### Exercise objective
A stretch of the entries below is to be set down exactly, running from the line with "GAS1: MQ-7 -> MQ-2" through the line with "RADIO3 pin SCK: MI -> SDA", both included, and no other line.

### Records to process
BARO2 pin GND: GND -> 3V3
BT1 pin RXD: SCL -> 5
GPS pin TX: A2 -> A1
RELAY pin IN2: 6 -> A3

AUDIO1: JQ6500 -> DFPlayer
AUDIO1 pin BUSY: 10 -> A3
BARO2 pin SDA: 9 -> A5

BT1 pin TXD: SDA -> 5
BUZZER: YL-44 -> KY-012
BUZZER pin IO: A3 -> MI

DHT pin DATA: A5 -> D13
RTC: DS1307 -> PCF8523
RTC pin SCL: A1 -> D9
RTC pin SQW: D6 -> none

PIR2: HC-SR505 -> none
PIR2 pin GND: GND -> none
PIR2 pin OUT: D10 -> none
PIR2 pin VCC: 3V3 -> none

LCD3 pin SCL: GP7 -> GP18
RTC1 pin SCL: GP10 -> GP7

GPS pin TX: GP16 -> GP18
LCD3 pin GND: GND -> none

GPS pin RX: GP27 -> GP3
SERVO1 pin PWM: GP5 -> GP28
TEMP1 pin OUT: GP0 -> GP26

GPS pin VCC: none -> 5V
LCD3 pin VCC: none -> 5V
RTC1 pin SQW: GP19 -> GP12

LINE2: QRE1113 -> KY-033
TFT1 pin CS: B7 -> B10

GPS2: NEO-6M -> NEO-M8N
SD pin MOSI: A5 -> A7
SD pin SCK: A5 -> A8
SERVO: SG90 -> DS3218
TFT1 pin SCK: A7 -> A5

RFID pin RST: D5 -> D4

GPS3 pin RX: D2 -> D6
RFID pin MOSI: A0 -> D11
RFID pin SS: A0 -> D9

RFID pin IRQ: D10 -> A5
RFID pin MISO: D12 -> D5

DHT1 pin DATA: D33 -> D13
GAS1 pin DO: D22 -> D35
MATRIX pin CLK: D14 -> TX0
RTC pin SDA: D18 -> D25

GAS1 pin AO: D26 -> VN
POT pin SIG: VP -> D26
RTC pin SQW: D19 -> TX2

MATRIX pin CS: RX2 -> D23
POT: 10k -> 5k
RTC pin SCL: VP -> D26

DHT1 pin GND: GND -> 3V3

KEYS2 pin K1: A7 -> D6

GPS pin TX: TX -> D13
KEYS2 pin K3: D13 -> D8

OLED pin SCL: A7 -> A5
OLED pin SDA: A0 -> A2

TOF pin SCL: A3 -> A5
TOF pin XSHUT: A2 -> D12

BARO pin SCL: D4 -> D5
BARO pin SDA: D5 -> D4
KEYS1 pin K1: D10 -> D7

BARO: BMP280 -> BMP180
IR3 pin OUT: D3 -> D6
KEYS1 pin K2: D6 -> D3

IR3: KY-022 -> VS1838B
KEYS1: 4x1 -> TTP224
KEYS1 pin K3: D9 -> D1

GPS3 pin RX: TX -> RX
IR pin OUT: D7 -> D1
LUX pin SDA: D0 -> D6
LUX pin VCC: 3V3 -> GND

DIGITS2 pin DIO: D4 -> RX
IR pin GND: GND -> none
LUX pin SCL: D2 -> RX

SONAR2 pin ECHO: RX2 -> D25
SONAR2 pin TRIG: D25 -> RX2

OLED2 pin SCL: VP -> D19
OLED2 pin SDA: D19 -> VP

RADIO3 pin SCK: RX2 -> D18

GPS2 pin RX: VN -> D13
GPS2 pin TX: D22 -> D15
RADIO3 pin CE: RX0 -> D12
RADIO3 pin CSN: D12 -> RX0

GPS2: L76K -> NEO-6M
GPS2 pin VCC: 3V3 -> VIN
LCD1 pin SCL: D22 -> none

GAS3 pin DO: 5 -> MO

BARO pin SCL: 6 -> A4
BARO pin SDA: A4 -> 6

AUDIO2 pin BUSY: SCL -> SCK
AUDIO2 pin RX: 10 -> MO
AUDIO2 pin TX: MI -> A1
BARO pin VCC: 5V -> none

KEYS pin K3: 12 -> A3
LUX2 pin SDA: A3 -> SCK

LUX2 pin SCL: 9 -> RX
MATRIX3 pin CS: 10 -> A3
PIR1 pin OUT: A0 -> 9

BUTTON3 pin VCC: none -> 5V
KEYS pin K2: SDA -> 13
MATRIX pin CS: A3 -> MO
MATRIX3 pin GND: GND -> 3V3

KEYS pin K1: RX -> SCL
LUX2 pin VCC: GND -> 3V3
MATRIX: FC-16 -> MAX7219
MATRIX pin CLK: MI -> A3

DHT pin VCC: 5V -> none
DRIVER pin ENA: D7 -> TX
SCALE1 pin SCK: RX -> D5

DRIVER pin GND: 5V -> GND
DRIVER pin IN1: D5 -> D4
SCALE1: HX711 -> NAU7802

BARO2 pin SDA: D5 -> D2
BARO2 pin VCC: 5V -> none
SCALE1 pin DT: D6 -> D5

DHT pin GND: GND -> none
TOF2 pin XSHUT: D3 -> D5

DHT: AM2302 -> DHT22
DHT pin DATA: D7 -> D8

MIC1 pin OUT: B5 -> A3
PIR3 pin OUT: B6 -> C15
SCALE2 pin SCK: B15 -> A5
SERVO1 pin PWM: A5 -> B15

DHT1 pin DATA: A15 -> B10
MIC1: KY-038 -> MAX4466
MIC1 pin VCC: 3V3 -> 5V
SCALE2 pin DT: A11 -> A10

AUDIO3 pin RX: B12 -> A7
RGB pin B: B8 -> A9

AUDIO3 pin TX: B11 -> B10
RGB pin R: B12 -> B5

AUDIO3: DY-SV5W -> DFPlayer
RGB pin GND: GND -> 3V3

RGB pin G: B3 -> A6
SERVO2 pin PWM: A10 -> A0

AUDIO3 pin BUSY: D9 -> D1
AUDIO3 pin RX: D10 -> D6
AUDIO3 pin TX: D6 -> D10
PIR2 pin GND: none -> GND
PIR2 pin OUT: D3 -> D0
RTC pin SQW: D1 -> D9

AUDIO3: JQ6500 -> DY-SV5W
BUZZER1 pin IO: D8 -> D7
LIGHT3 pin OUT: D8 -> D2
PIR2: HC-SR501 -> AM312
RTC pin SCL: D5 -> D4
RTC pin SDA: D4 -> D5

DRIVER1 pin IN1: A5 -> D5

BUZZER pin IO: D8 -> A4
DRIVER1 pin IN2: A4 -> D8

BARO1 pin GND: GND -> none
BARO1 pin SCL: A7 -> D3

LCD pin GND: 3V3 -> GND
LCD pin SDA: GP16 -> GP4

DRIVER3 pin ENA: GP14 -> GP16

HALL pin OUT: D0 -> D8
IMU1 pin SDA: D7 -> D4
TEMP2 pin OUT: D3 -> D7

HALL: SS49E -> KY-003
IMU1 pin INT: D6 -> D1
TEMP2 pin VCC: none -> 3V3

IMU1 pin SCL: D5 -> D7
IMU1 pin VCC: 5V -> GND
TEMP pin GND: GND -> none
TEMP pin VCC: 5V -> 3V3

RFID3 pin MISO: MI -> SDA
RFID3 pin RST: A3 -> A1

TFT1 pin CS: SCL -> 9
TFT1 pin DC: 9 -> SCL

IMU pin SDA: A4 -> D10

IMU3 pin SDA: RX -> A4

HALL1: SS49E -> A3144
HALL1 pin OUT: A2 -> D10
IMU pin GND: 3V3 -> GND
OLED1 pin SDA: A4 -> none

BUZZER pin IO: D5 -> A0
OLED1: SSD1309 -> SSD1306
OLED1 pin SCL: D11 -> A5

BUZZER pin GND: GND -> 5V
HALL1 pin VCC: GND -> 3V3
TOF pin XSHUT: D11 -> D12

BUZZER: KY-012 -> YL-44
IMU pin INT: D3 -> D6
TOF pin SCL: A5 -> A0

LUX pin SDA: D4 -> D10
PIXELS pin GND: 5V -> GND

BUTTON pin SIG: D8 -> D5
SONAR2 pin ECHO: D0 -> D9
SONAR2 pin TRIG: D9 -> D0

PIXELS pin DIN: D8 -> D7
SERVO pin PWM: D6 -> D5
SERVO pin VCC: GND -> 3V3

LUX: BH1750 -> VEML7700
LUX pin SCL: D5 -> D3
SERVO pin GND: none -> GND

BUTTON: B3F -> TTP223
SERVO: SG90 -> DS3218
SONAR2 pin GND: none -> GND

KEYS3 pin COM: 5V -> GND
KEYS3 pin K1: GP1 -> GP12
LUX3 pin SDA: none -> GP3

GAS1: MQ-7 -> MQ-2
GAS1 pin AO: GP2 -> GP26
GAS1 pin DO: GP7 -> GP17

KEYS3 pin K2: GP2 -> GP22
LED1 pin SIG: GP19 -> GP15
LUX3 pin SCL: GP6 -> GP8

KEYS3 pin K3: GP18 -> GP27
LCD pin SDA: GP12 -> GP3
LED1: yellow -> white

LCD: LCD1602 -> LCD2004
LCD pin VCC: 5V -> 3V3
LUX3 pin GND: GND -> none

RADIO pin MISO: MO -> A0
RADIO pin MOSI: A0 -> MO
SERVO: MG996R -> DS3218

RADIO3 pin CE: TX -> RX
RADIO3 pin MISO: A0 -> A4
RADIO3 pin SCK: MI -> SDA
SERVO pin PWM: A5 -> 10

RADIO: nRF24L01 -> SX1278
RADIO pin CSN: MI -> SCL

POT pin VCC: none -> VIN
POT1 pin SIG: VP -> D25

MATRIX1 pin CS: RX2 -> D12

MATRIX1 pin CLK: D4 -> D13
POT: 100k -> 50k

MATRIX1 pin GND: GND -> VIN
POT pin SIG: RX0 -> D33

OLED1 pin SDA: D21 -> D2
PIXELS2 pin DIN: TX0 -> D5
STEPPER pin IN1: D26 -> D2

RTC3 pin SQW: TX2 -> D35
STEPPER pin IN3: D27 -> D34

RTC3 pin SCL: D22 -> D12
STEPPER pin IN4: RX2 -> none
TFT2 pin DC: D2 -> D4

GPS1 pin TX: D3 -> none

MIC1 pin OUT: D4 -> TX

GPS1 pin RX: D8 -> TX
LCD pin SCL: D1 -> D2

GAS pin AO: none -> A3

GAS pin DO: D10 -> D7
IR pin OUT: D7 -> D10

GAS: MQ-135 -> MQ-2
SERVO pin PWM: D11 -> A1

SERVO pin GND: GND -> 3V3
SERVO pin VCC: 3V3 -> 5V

### Answer section
GAS1: MQ-7 -> MQ-2
GAS1 pin AO: GP2 -> GP26
GAS1 pin DO: GP7 -> GP17

KEYS3 pin K2: GP2 -> GP22
LED1 pin SIG: GP19 -> GP15
LUX3 pin SCL: GP6 -> GP8

KEYS3 pin K3: GP18 -> GP27
LCD pin SDA: GP12 -> GP3
LED1: yellow -> white

LCD: LCD1602 -> LCD2004
LCD pin VCC: 5V -> 3V3
LUX3 pin GND: GND -> none

RADIO pin MISO: MO -> A0
RADIO pin MOSI: A0 -> MO
SERVO: MG996R -> DS3218

RADIO3 pin CE: TX -> RX
RADIO3 pin MISO: A0 -> A4
RADIO3 pin SCK: MI -> SDA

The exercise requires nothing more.